[Items listed in a dataset]
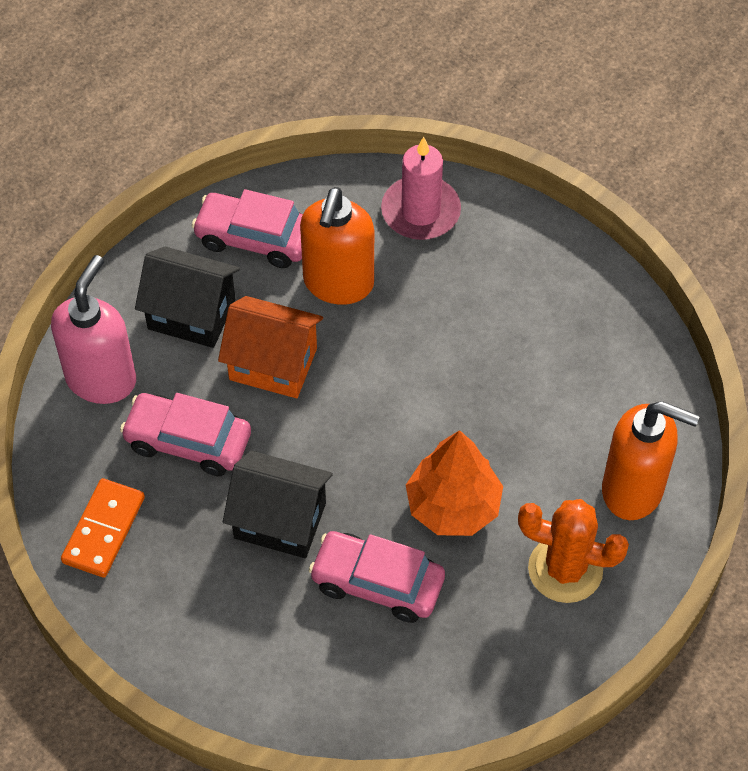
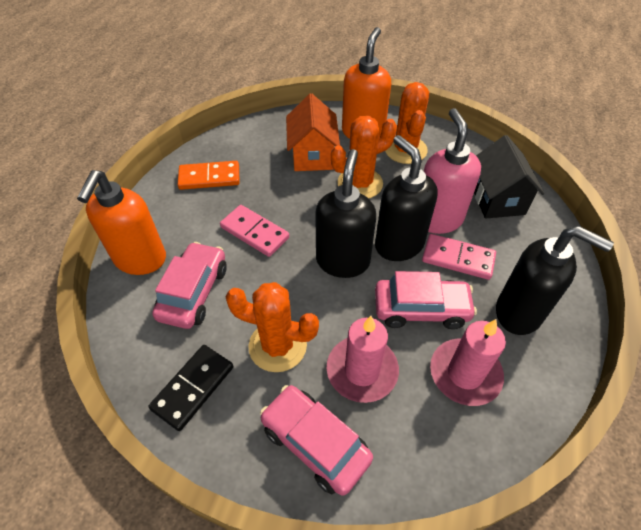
black domino: 0 -> 1
black house: 2 -> 1
black soap dispenser: 0 -> 3
orange cactus: 1 -> 3
orange tree: 1 -> 0
pink candle: 1 -> 2
pink domino: 0 -> 2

### What to work on
Output every entry verbatim but skip the pictures.

### Solution to the exercise
black domino: 0 -> 1
black house: 2 -> 1
black soap dispenser: 0 -> 3
orange cactus: 1 -> 3
orange tree: 1 -> 0
pink candle: 1 -> 2
pink domino: 0 -> 2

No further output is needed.